What you should do:
Each record needs to be transcribed word for word, though without its pictures.

Material for this exercise:
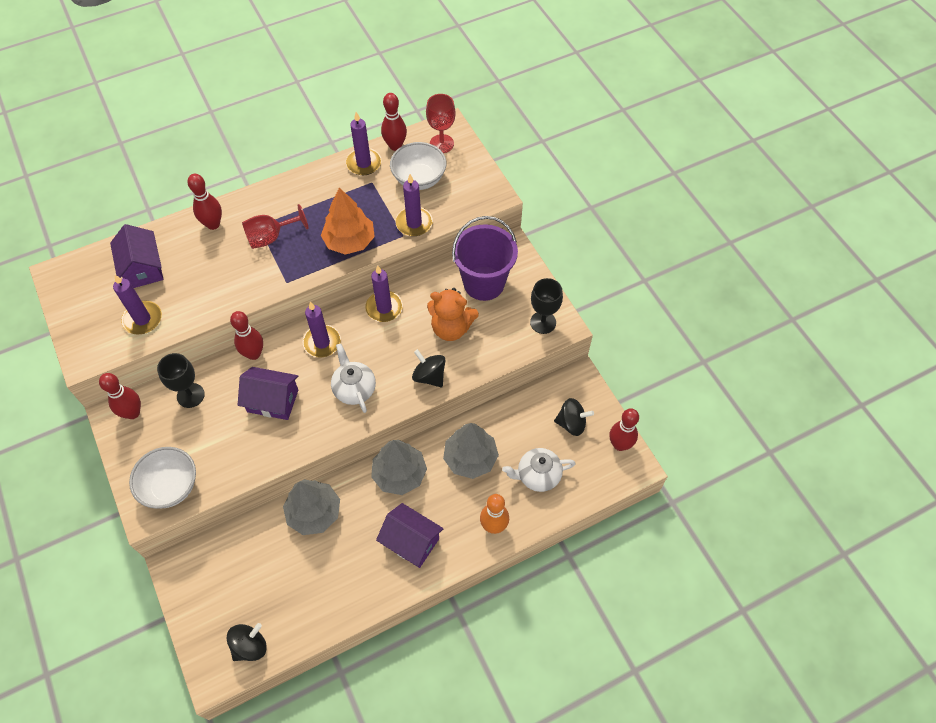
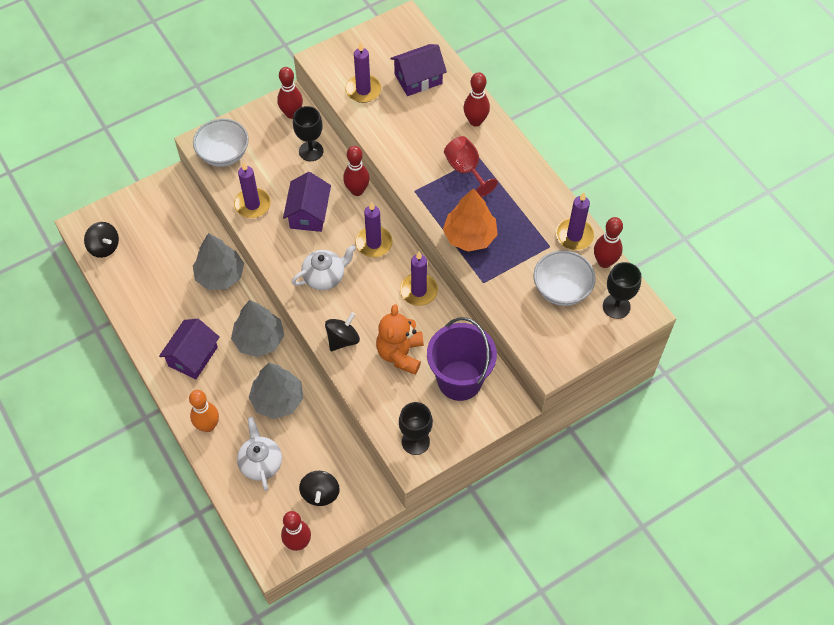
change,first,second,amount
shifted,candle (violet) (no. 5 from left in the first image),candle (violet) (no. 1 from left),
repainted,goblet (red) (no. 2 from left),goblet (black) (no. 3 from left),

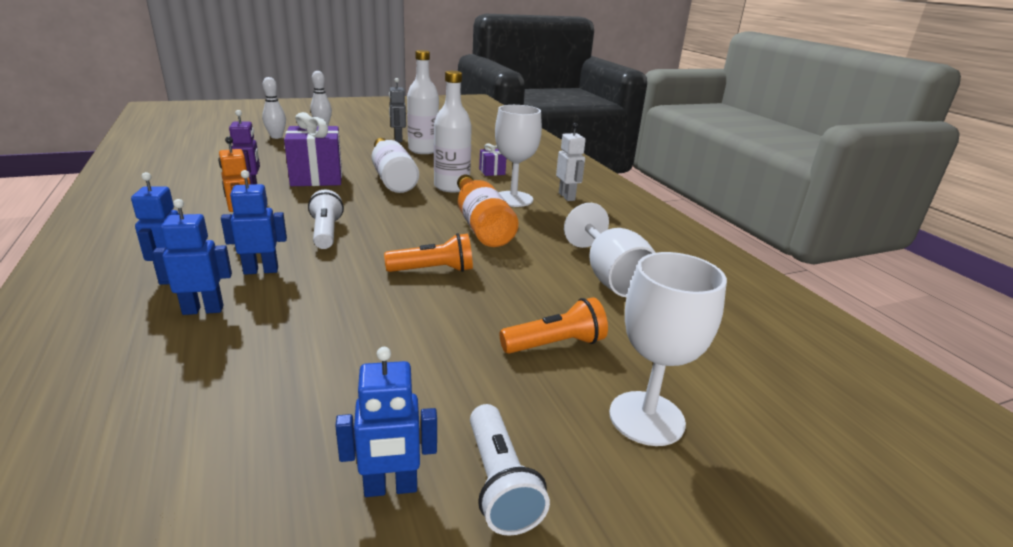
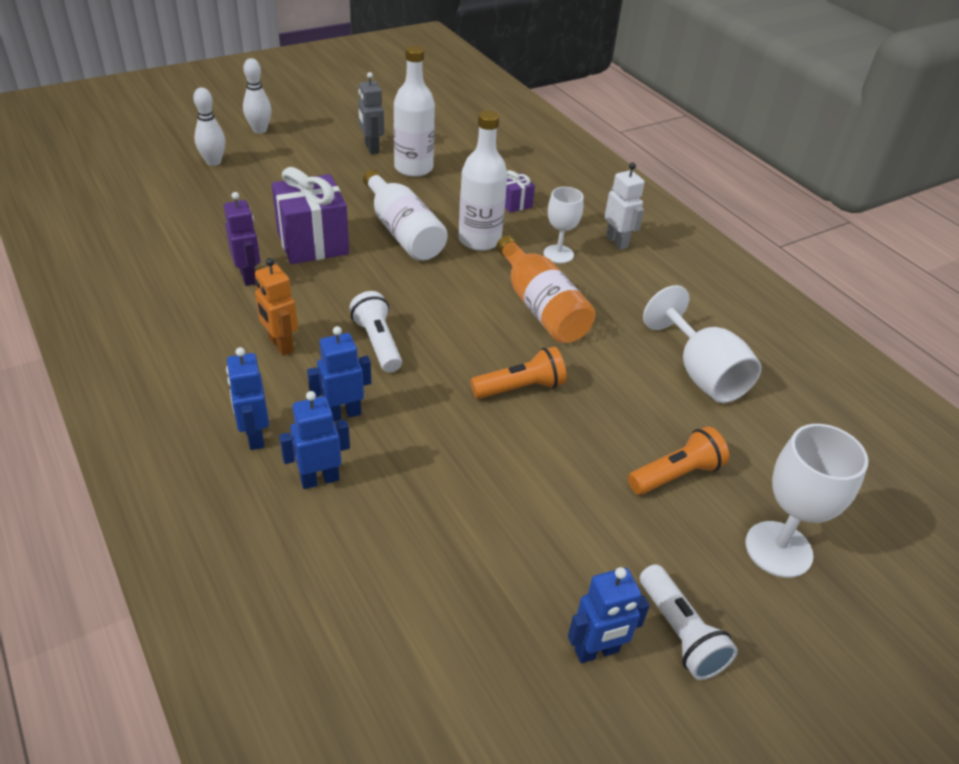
change,first,second,amount
scaled,goblet (white) (no. 1 from left),,x0.65

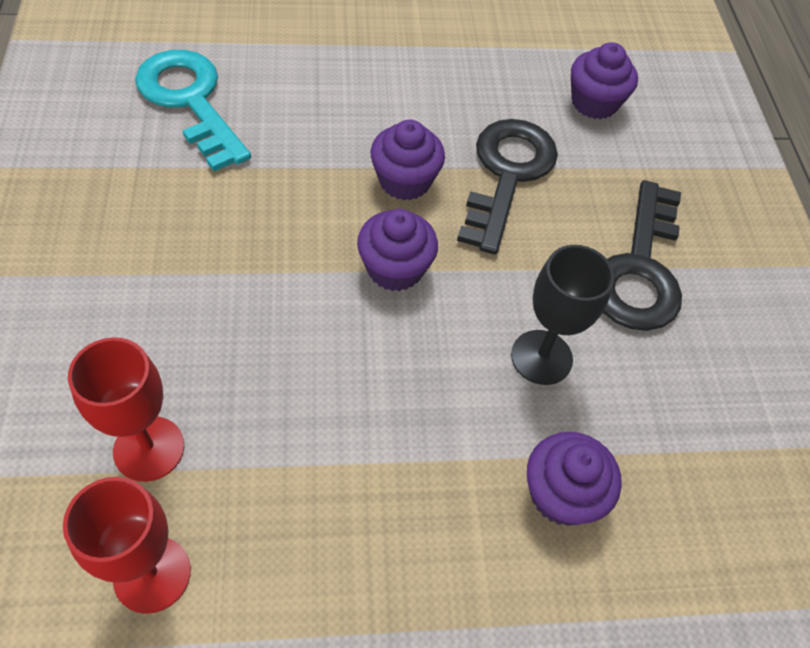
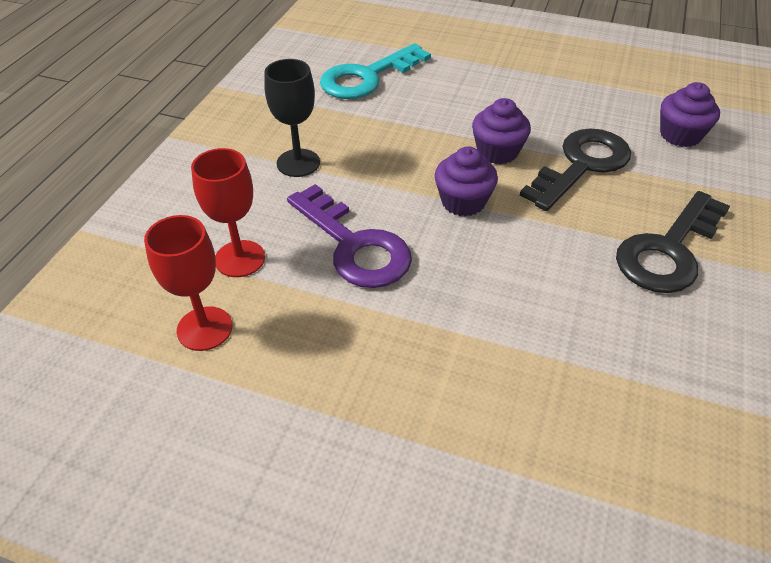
change,first,second,amount
rotated,latchkey (teal),,120 degrees counterclockwise
shifted,goblet (black),,
gone,cupcake (violet) (no. 3 from left),,
new,,latchkey (violet),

Your response:
change,first,second,amount
shifted,candle (violet) (no. 5 from left in the first image),candle (violet) (no. 1 from left),
repainted,goblet (red) (no. 2 from left),goblet (black) (no. 3 from left),

change,first,second,amount
scaled,goblet (white) (no. 1 from left),,x0.65

change,first,second,amount
rotated,latchkey (teal),,120 degrees counterclockwise
shifted,goblet (black),,
gone,cupcake (violet) (no. 3 from left),,
new,,latchkey (violet),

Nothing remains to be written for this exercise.